*** MATERIAL FOR THE TASK

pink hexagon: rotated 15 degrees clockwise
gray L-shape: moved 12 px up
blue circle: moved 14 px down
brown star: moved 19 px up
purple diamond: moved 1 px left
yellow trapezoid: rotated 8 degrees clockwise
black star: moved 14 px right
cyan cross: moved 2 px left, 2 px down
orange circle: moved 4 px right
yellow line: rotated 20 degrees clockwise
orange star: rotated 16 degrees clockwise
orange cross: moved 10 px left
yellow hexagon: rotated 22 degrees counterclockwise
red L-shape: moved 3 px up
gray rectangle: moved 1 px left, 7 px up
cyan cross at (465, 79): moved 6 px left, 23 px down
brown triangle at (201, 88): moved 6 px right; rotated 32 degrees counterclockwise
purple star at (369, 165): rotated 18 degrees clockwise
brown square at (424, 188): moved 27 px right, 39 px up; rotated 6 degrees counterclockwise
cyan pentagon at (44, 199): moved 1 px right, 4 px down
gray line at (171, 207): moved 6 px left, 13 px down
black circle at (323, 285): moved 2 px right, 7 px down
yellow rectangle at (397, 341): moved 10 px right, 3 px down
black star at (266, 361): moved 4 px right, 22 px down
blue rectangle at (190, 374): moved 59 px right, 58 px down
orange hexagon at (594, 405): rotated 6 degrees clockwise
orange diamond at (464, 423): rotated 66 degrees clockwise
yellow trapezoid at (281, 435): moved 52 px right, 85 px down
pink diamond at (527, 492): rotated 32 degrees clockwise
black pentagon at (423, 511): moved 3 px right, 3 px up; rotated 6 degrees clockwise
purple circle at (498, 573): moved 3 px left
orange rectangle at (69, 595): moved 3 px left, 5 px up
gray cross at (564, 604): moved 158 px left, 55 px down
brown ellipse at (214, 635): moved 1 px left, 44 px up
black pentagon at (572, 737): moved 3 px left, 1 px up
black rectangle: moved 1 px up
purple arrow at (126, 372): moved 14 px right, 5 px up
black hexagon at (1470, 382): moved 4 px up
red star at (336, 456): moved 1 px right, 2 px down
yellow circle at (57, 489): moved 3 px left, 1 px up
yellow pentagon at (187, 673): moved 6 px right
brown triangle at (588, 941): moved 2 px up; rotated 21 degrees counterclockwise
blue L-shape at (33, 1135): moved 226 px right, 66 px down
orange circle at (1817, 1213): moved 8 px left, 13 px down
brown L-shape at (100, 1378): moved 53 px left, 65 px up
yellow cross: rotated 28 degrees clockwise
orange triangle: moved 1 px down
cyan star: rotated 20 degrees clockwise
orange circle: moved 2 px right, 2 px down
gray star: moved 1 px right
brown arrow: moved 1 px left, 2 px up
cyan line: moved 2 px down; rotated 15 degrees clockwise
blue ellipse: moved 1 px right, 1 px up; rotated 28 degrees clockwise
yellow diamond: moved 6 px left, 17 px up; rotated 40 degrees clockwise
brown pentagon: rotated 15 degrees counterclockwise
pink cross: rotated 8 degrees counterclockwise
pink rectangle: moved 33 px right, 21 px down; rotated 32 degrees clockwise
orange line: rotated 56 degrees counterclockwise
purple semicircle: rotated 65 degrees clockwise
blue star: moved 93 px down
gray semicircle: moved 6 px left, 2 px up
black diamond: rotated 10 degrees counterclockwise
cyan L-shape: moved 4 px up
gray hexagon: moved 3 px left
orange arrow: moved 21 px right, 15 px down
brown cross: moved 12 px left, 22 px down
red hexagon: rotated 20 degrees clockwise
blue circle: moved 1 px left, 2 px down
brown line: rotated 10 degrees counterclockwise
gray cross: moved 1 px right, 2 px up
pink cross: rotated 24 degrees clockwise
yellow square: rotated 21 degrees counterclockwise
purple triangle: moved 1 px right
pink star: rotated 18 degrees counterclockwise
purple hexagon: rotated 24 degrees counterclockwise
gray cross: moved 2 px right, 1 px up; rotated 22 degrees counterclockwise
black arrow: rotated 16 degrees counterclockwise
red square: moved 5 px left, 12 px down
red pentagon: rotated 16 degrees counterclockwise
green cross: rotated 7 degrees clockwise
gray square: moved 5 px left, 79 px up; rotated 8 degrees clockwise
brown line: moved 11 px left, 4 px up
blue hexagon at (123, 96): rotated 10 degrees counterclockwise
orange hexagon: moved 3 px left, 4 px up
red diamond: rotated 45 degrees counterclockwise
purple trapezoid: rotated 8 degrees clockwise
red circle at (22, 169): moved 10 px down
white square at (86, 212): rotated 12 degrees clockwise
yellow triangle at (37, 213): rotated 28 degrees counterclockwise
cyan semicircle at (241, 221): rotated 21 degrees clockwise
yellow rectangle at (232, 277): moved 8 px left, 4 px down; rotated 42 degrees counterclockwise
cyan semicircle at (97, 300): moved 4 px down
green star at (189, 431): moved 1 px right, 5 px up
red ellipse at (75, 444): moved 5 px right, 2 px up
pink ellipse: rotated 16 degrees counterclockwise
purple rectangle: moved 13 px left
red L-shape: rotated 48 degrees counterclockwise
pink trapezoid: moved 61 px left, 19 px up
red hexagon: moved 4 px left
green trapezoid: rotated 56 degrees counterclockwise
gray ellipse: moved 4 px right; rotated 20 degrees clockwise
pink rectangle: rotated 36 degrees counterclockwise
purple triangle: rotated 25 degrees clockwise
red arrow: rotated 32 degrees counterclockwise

******

■ **DIRECTIONS FOR THIS TASK**:
Copy every line of the material above word for word, keeping the original order and changing nothing.

■ **ANSWER TO THE EXERCISE**:
pink hexagon: rotated 15 degrees clockwise
gray L-shape: moved 12 px up
blue circle: moved 14 px down
brown star: moved 19 px up
purple diamond: moved 1 px left
yellow trapezoid: rotated 8 degrees clockwise
black star: moved 14 px right
cyan cross: moved 2 px left, 2 px down
orange circle: moved 4 px right
yellow line: rotated 20 degrees clockwise
orange star: rotated 16 degrees clockwise
orange cross: moved 10 px left
yellow hexagon: rotated 22 degrees counterclockwise
red L-shape: moved 3 px up
gray rectangle: moved 1 px left, 7 px up
cyan cross at (465, 79): moved 6 px left, 23 px down
brown triangle at (201, 88): moved 6 px right; rotated 32 degrees counterclockwise
purple star at (369, 165): rotated 18 degrees clockwise
brown square at (424, 188): moved 27 px right, 39 px up; rotated 6 degrees counterclockwise
cyan pentagon at (44, 199): moved 1 px right, 4 px down
gray line at (171, 207): moved 6 px left, 13 px down
black circle at (323, 285): moved 2 px right, 7 px down
yellow rectangle at (397, 341): moved 10 px right, 3 px down
black star at (266, 361): moved 4 px right, 22 px down
blue rectangle at (190, 374): moved 59 px right, 58 px down
orange hexagon at (594, 405): rotated 6 degrees clockwise
orange diamond at (464, 423): rotated 66 degrees clockwise
yellow trapezoid at (281, 435): moved 52 px right, 85 px down
pink diamond at (527, 492): rotated 32 degrees clockwise
black pentagon at (423, 511): moved 3 px right, 3 px up; rotated 6 degrees clockwise
purple circle at (498, 573): moved 3 px left
orange rectangle at (69, 595): moved 3 px left, 5 px up
gray cross at (564, 604): moved 158 px left, 55 px down
brown ellipse at (214, 635): moved 1 px left, 44 px up
black pentagon at (572, 737): moved 3 px left, 1 px up
black rectangle: moved 1 px up
purple arrow at (126, 372): moved 14 px right, 5 px up
black hexagon at (1470, 382): moved 4 px up
red star at (336, 456): moved 1 px right, 2 px down
yellow circle at (57, 489): moved 3 px left, 1 px up
yellow pentagon at (187, 673): moved 6 px right
brown triangle at (588, 941): moved 2 px up; rotated 21 degrees counterclockwise
blue L-shape at (33, 1135): moved 226 px right, 66 px down
orange circle at (1817, 1213): moved 8 px left, 13 px down
brown L-shape at (100, 1378): moved 53 px left, 65 px up
yellow cross: rotated 28 degrees clockwise
orange triangle: moved 1 px down
cyan star: rotated 20 degrees clockwise
orange circle: moved 2 px right, 2 px down
gray star: moved 1 px right
brown arrow: moved 1 px left, 2 px up
cyan line: moved 2 px down; rotated 15 degrees clockwise
blue ellipse: moved 1 px right, 1 px up; rotated 28 degrees clockwise
yellow diamond: moved 6 px left, 17 px up; rotated 40 degrees clockwise
brown pentagon: rotated 15 degrees counterclockwise
pink cross: rotated 8 degrees counterclockwise
pink rectangle: moved 33 px right, 21 px down; rotated 32 degrees clockwise
orange line: rotated 56 degrees counterclockwise
purple semicircle: rotated 65 degrees clockwise
blue star: moved 93 px down
gray semicircle: moved 6 px left, 2 px up
black diamond: rotated 10 degrees counterclockwise
cyan L-shape: moved 4 px up
gray hexagon: moved 3 px left
orange arrow: moved 21 px right, 15 px down
brown cross: moved 12 px left, 22 px down
red hexagon: rotated 20 degrees clockwise
blue circle: moved 1 px left, 2 px down
brown line: rotated 10 degrees counterclockwise
gray cross: moved 1 px right, 2 px up
pink cross: rotated 24 degrees clockwise
yellow square: rotated 21 degrees counterclockwise
purple triangle: moved 1 px right
pink star: rotated 18 degrees counterclockwise
purple hexagon: rotated 24 degrees counterclockwise
gray cross: moved 2 px right, 1 px up; rotated 22 degrees counterclockwise
black arrow: rotated 16 degrees counterclockwise
red square: moved 5 px left, 12 px down
red pentagon: rotated 16 degrees counterclockwise
green cross: rotated 7 degrees clockwise
gray square: moved 5 px left, 79 px up; rotated 8 degrees clockwise
brown line: moved 11 px left, 4 px up
blue hexagon at (123, 96): rotated 10 degrees counterclockwise
orange hexagon: moved 3 px left, 4 px up
red diamond: rotated 45 degrees counterclockwise
purple trapezoid: rotated 8 degrees clockwise
red circle at (22, 169): moved 10 px down
white square at (86, 212): rotated 12 degrees clockwise
yellow triangle at (37, 213): rotated 28 degrees counterclockwise
cyan semicircle at (241, 221): rotated 21 degrees clockwise
yellow rectangle at (232, 277): moved 8 px left, 4 px down; rotated 42 degrees counterclockwise
cyan semicircle at (97, 300): moved 4 px down
green star at (189, 431): moved 1 px right, 5 px up
red ellipse at (75, 444): moved 5 px right, 2 px up
pink ellipse: rotated 16 degrees counterclockwise
purple rectangle: moved 13 px left
red L-shape: rotated 48 degrees counterclockwise
pink trapezoid: moved 61 px left, 19 px up
red hexagon: moved 4 px left
green trapezoid: rotated 56 degrees counterclockwise
gray ellipse: moved 4 px right; rotated 20 degrees clockwise
pink rectangle: rotated 36 degrees counterclockwise
purple triangle: rotated 25 degrees clockwise
red arrow: rotated 32 degrees counterclockwise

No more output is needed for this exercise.